[SUPPLIED DATA — start]

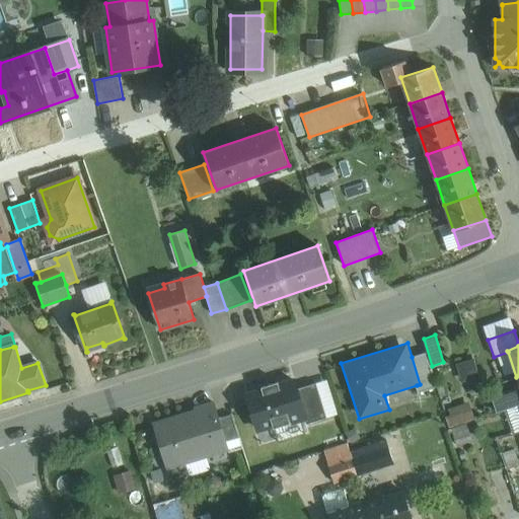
[(426,352),(412,357),(420,384),(417,385),(419,392),(436,387),(426,352)]
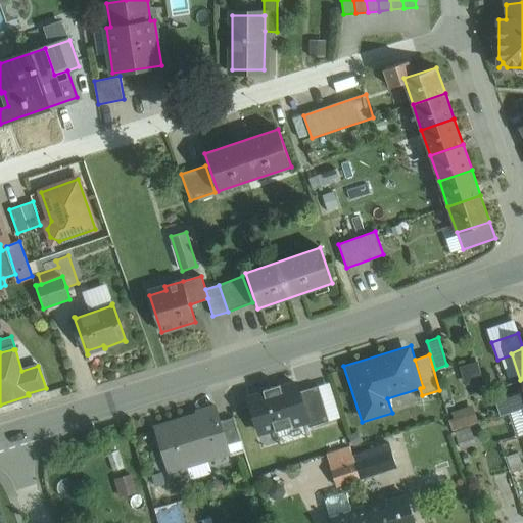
[(522,378),(520,380),(522,387),(522,390),(495,400),(501,415),(522,407),(522,378)]
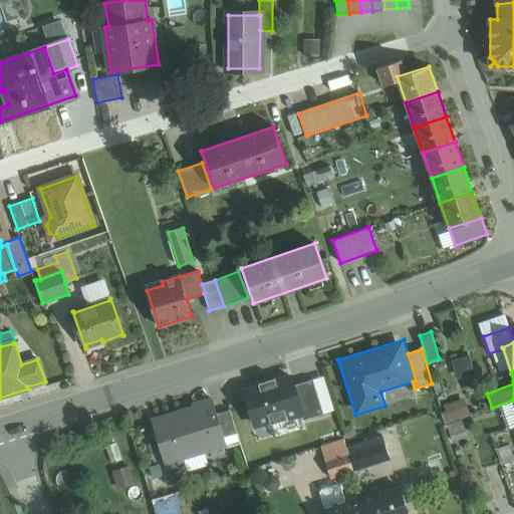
[(241,390),(253,429),(302,415),(294,386),(291,375),(241,390)]
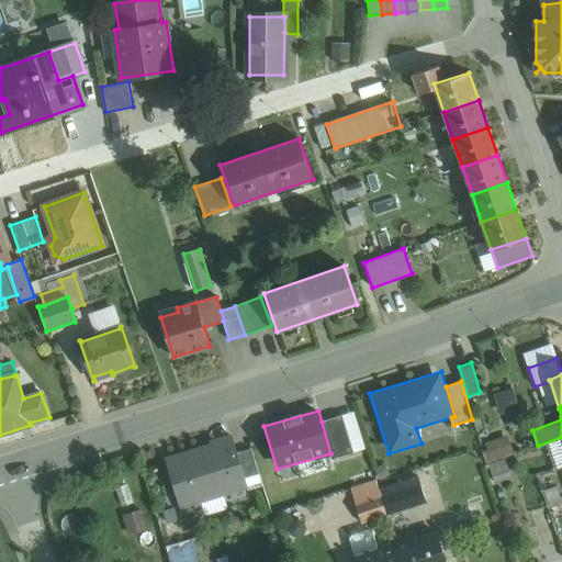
[(341,416),(322,422),(330,453),(333,459),(352,452),(341,416)]
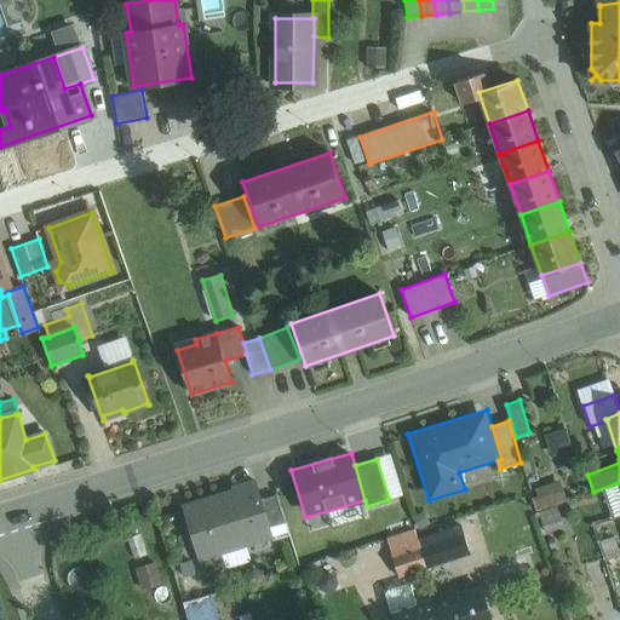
[(235,497),(208,505),(206,500),(184,507),(201,561),(222,555),(219,547),(245,539),(247,545),(273,537),(256,481),(233,488),(235,497)]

[SUPPLIED DATA — finish]

* **YOUR GOAL**
Exactly restate the lines from the one holding "[(241,390),(253,429),(302,415),(294,386),(291,375),(241,390)]" to the final line of the records above, including both and excluding pictures.

* **ANSWER TO THIS EXERCISE**
[(241,390),(253,429),(302,415),(294,386),(291,375),(241,390)]
[(341,416),(322,422),(330,453),(333,459),(352,452),(341,416)]
[(235,497),(208,505),(206,500),(184,507),(201,561),(222,555),(219,547),(245,539),(247,545),(273,537),(256,481),(233,488),(235,497)]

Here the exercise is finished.